Exercise requirements - Print nothing except the lines of the listing below from the line with "D101: diode 1N4001" to the line with "IC102: LM386 -> UTC386", each exactly as written, both ends included.

Records provided -
* * * * * * *
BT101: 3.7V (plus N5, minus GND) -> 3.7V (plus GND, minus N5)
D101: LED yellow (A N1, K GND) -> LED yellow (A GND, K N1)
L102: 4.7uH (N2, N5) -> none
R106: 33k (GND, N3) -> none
* * * * * * *
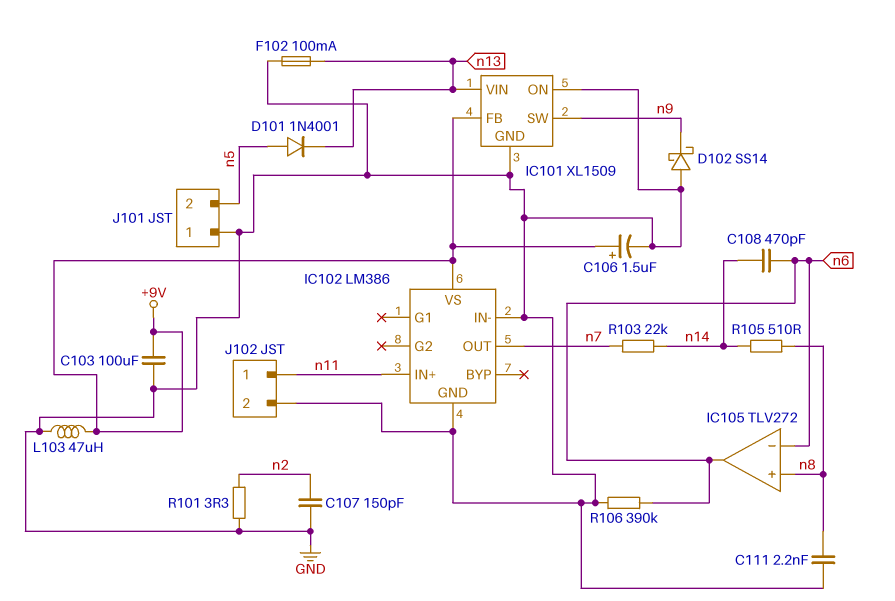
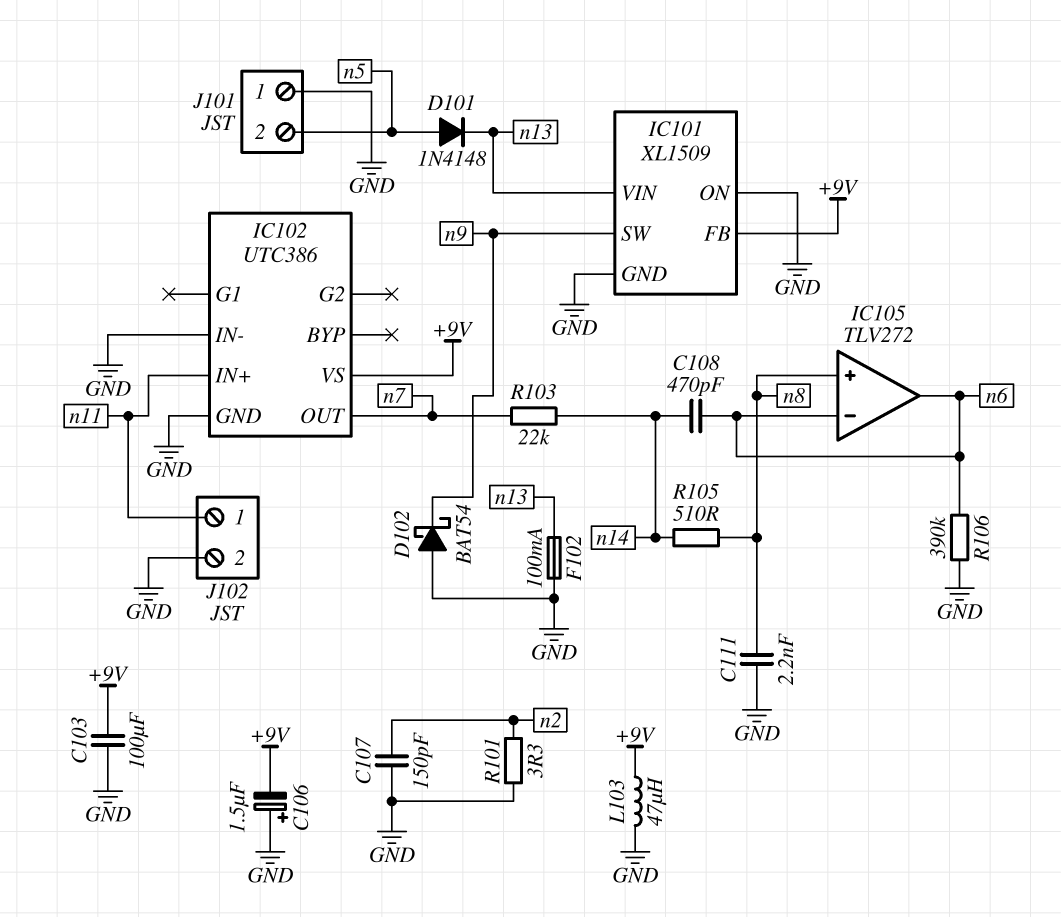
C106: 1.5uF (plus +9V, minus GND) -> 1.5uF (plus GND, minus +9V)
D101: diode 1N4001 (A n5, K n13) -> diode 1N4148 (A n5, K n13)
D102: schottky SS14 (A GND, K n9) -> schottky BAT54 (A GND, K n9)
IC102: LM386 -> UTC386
* * * * * * *
Task solution -
D101: diode 1N4001 (A n5, K n13) -> diode 1N4148 (A n5, K n13)
D102: schottky SS14 (A GND, K n9) -> schottky BAT54 (A GND, K n9)
IC102: LM386 -> UTC386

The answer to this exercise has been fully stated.